### REQUIRED ACTION
The lines to reproduce run from the first one below to the line containing "(283, 181) = (445, 288): white", both included. Reproduce them exactly and nothing else.
RECORDS FOR THE TASK below:
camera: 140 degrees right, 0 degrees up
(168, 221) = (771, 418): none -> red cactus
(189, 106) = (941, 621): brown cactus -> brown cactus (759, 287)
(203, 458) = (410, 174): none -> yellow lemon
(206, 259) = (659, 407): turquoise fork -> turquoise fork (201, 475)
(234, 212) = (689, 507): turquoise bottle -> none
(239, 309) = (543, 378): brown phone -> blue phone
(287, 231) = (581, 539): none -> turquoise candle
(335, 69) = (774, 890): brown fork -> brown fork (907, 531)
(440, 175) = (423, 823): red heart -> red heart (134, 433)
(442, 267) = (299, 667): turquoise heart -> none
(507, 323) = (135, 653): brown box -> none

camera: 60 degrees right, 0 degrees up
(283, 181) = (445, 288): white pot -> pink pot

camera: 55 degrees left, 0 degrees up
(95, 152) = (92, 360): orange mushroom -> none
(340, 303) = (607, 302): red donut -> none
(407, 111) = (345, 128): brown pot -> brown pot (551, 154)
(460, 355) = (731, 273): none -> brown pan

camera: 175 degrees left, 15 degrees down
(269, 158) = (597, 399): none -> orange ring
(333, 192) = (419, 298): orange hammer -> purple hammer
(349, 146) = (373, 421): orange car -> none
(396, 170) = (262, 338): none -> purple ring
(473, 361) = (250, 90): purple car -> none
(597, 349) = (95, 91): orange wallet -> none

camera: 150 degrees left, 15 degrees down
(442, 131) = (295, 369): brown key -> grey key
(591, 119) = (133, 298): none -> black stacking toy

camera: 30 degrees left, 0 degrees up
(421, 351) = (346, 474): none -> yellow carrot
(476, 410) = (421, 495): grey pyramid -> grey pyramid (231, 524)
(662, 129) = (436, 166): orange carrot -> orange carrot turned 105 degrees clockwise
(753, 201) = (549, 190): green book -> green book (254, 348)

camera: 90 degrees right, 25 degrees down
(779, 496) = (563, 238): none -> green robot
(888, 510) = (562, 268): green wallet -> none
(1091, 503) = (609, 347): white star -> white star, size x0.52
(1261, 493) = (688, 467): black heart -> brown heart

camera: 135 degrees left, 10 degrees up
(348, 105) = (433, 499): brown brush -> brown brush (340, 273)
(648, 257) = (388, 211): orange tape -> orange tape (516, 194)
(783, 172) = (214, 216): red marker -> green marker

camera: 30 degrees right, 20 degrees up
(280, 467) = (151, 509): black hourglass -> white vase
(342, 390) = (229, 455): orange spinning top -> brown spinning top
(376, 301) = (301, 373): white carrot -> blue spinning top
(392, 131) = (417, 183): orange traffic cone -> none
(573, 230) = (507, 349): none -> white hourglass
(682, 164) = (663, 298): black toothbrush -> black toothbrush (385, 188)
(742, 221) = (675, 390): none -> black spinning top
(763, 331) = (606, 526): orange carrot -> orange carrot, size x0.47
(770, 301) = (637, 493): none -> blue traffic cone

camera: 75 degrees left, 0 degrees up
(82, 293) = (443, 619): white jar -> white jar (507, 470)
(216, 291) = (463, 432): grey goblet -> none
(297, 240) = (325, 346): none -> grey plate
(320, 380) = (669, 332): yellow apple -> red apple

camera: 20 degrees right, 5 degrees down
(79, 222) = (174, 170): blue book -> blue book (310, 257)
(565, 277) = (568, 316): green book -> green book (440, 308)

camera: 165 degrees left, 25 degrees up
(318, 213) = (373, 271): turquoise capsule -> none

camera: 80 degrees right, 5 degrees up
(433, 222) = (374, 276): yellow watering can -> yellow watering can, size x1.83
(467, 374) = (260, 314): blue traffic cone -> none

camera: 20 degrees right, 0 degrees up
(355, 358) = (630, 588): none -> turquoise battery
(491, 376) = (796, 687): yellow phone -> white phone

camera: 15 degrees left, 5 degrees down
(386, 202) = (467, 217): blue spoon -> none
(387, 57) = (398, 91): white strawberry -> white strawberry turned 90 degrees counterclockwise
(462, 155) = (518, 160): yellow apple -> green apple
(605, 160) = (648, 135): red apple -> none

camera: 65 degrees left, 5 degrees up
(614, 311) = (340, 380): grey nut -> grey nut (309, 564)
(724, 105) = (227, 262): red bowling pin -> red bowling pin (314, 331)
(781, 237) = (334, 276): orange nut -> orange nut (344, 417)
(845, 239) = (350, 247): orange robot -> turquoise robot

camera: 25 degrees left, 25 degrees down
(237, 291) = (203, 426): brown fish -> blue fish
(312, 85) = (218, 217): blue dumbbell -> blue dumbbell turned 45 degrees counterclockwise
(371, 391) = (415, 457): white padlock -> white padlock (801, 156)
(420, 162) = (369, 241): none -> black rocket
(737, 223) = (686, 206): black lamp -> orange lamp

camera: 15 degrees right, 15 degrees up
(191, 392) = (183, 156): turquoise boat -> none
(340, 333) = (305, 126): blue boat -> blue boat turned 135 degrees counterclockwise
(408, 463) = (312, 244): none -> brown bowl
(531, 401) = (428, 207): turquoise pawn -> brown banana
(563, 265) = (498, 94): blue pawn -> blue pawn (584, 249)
End of RECORDS FOR THE TASK.
### ANSWER TO THE PROBLEM
camera: 140 degrees right, 0 degrees up
(168, 221) = (771, 418): none -> red cactus
(189, 106) = (941, 621): brown cactus -> brown cactus (759, 287)
(203, 458) = (410, 174): none -> yellow lemon
(206, 259) = (659, 407): turquoise fork -> turquoise fork (201, 475)
(234, 212) = (689, 507): turquoise bottle -> none
(239, 309) = (543, 378): brown phone -> blue phone
(287, 231) = (581, 539): none -> turquoise candle
(335, 69) = (774, 890): brown fork -> brown fork (907, 531)
(440, 175) = (423, 823): red heart -> red heart (134, 433)
(442, 267) = (299, 667): turquoise heart -> none
(507, 323) = (135, 653): brown box -> none

camera: 60 degrees right, 0 degrees up
(283, 181) = (445, 288): white pot -> pink pot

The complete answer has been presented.